PROBLEM REQUIREMENTS:
Set down all of the records below exactly, please, omitting the images.

(Beginning of EXERCISE DATA)

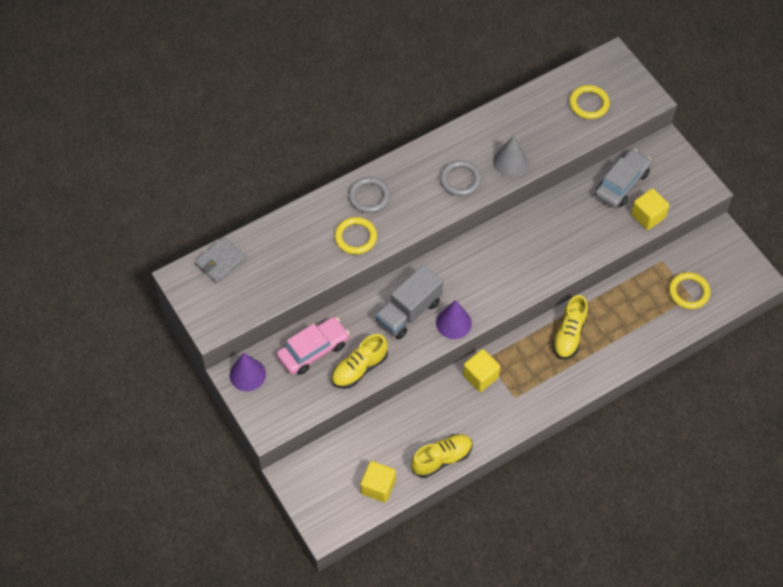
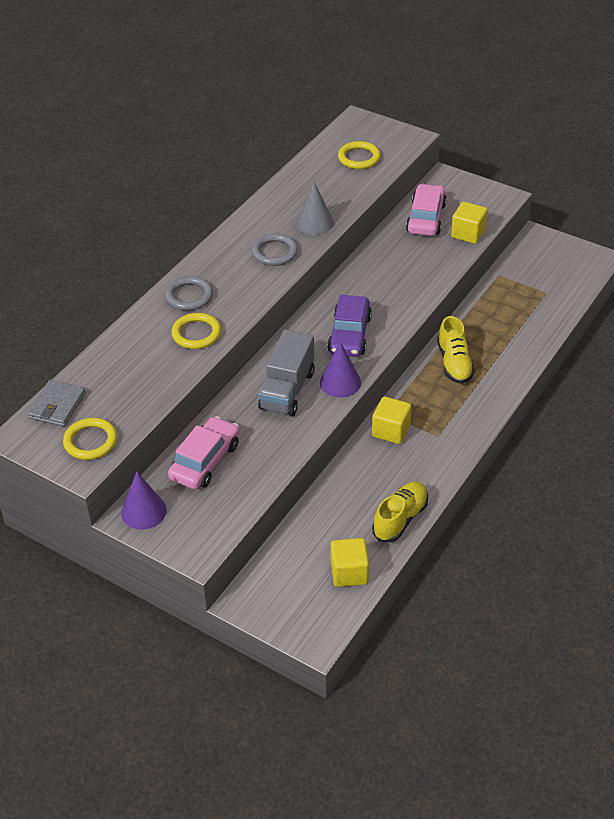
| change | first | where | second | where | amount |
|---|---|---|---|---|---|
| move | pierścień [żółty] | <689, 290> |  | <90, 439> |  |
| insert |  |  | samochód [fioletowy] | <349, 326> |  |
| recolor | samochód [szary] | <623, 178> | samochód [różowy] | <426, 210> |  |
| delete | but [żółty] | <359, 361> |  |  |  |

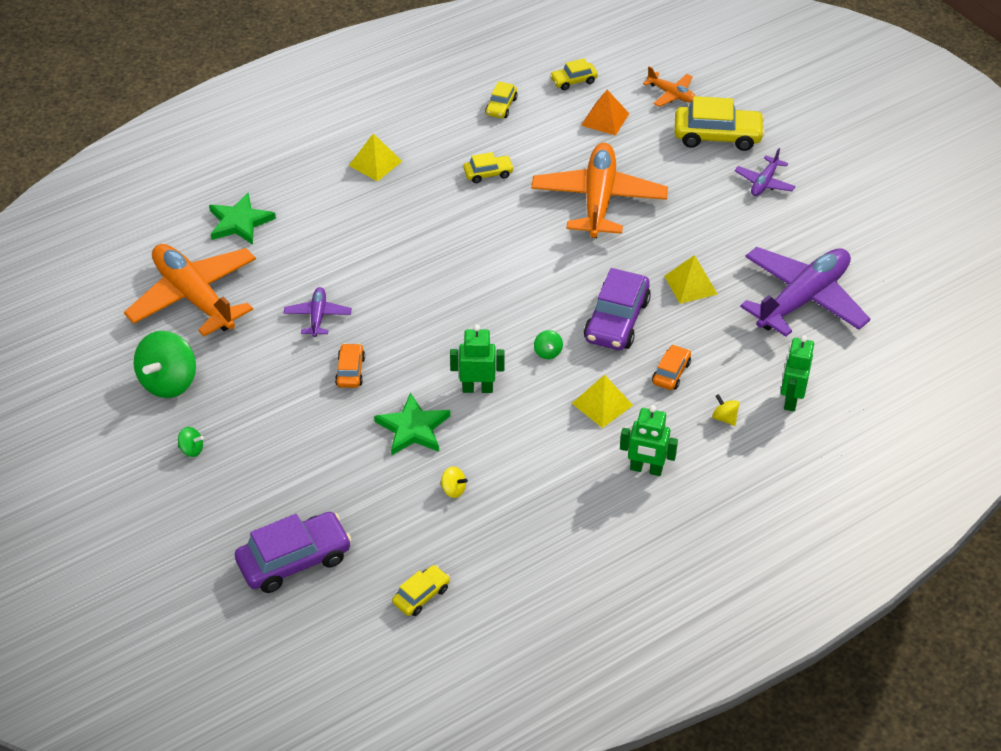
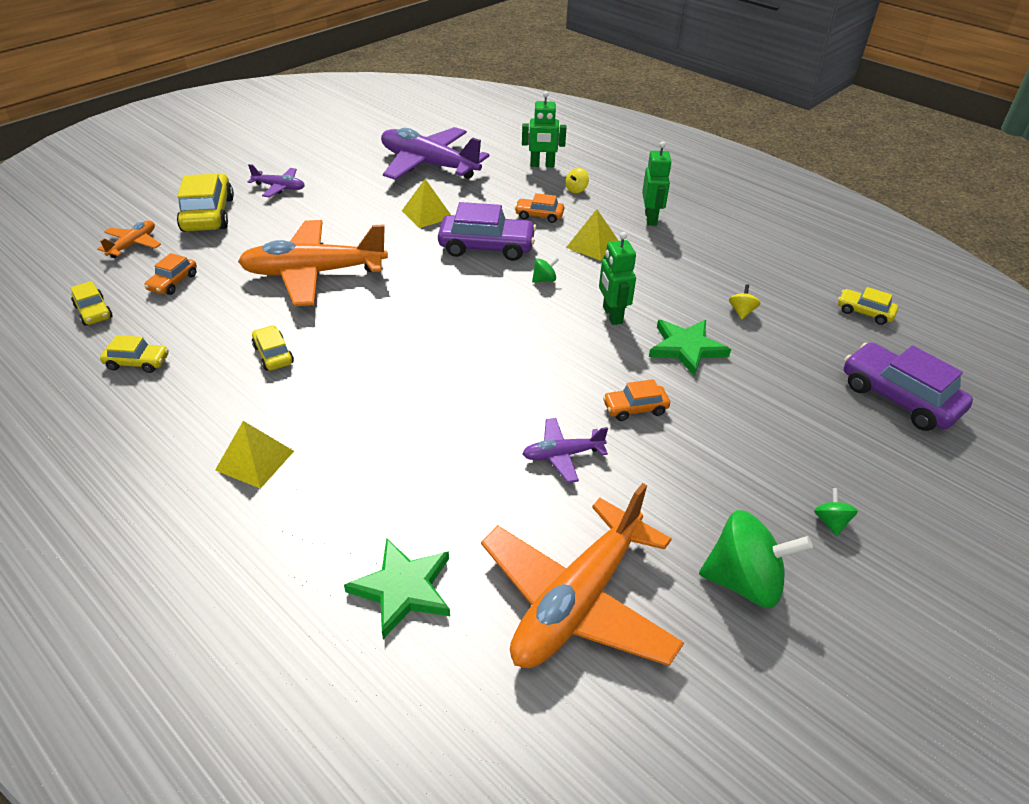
| change | first | where | second | where | amount |
|---|---|---|---|---|---|
| replace | piramida [pomarańczowy] | <605, 113> | samochód [pomarańczowy] | <170, 274> |  |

(End of EXERCISE DATA)

EXERCISE ANSWER:
| change | first | where | second | where | amount |
|---|---|---|---|---|---|
| move | pierścień [żółty] | <689, 290> |  | <90, 439> |  |
| insert |  |  | samochód [fioletowy] | <349, 326> |  |
| recolor | samochód [szary] | <623, 178> | samochód [różowy] | <426, 210> |  |
| delete | but [żółty] | <359, 361> |  |  |  |

| change | first | where | second | where | amount |
|---|---|---|---|---|---|
| replace | piramida [pomarańczowy] | <605, 113> | samochód [pomarańczowy] | <170, 274> |  |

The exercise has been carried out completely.